→ **Problem description**
All lines from the one holding "turquoise fork: 1 -> 2" through the last line of the entries below must be transcribed exactly, and no others. Pictures do not go in.

Object change descriptions:

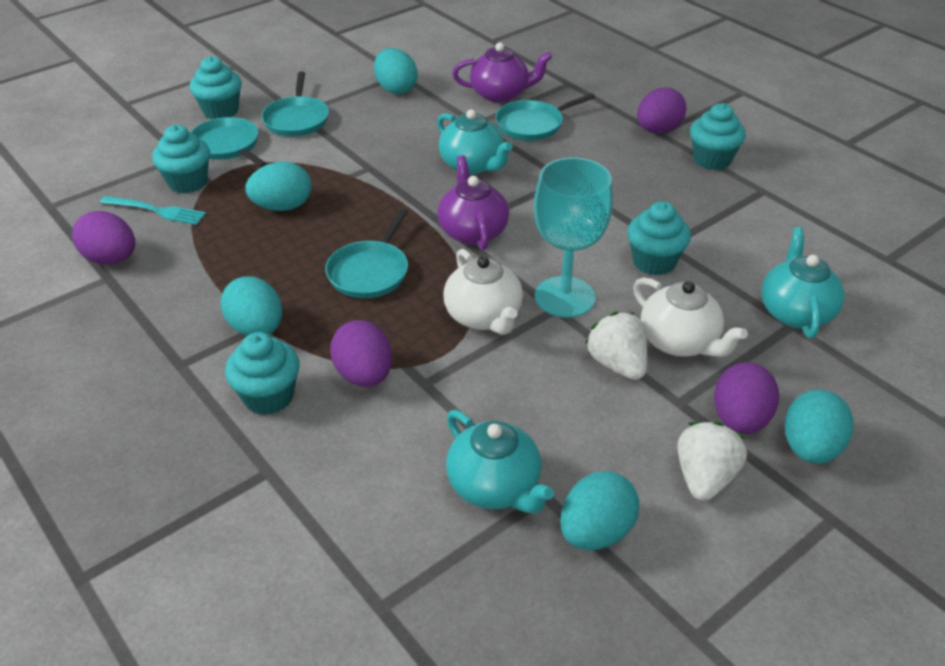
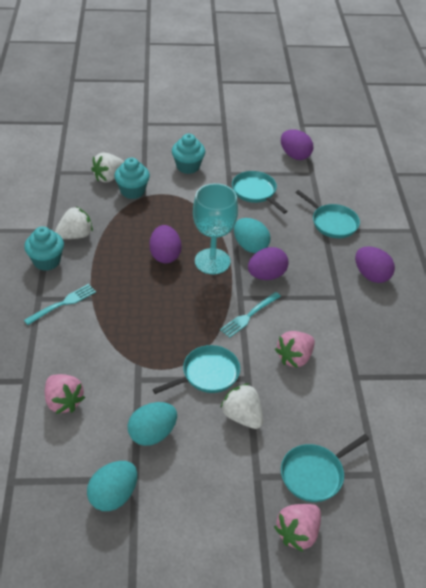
pink strawberry: 0 -> 3
purple teapot: 2 -> 0
turquoise cupcake: 5 -> 3
turquoise egg: 5 -> 3
turquoise fork: 1 -> 2
turquoise teapot: 3 -> 0
white strawberry: 2 -> 3
white teapot: 2 -> 0

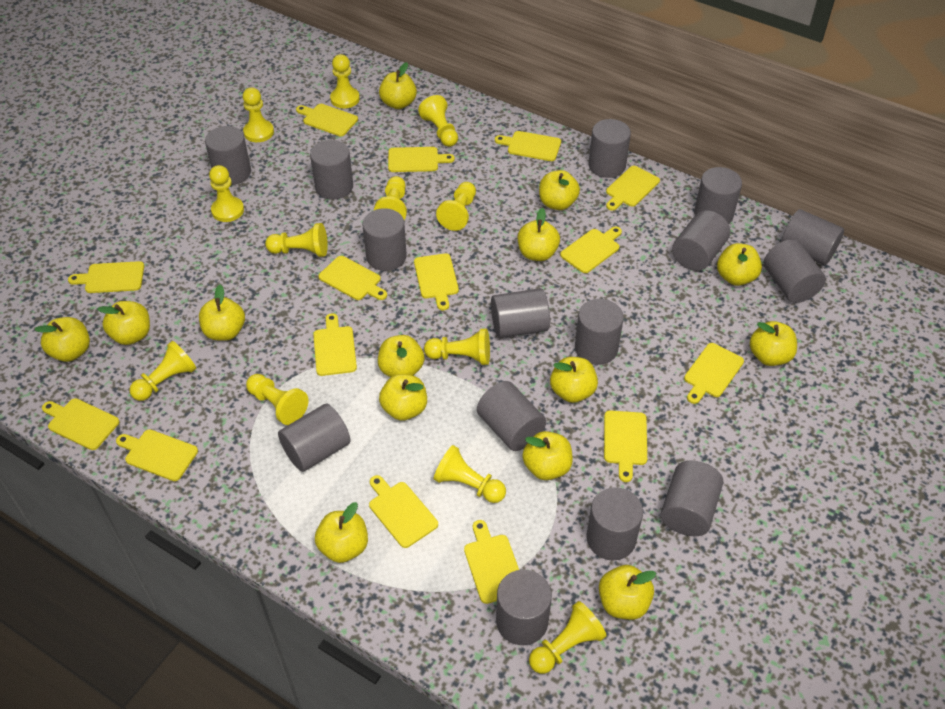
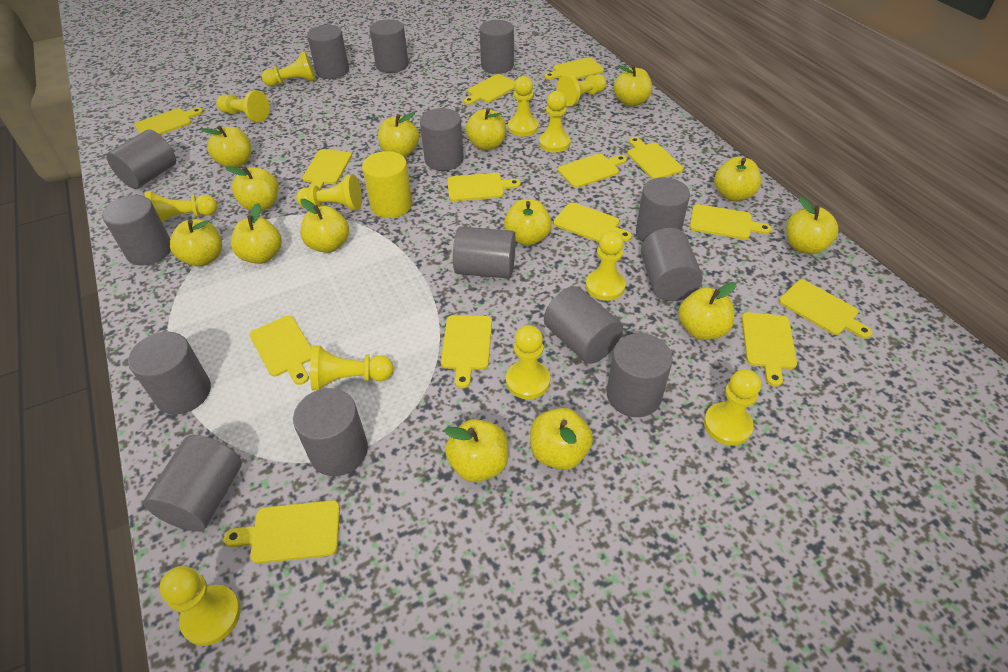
grey cylinder: 15 -> 14
yellow cutting board: 15 -> 14
yellow cylinder: 0 -> 1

→ **Response to the exercise**
turquoise fork: 1 -> 2
turquoise teapot: 3 -> 0
white strawberry: 2 -> 3
white teapot: 2 -> 0

grey cylinder: 15 -> 14
yellow cutting board: 15 -> 14
yellow cylinder: 0 -> 1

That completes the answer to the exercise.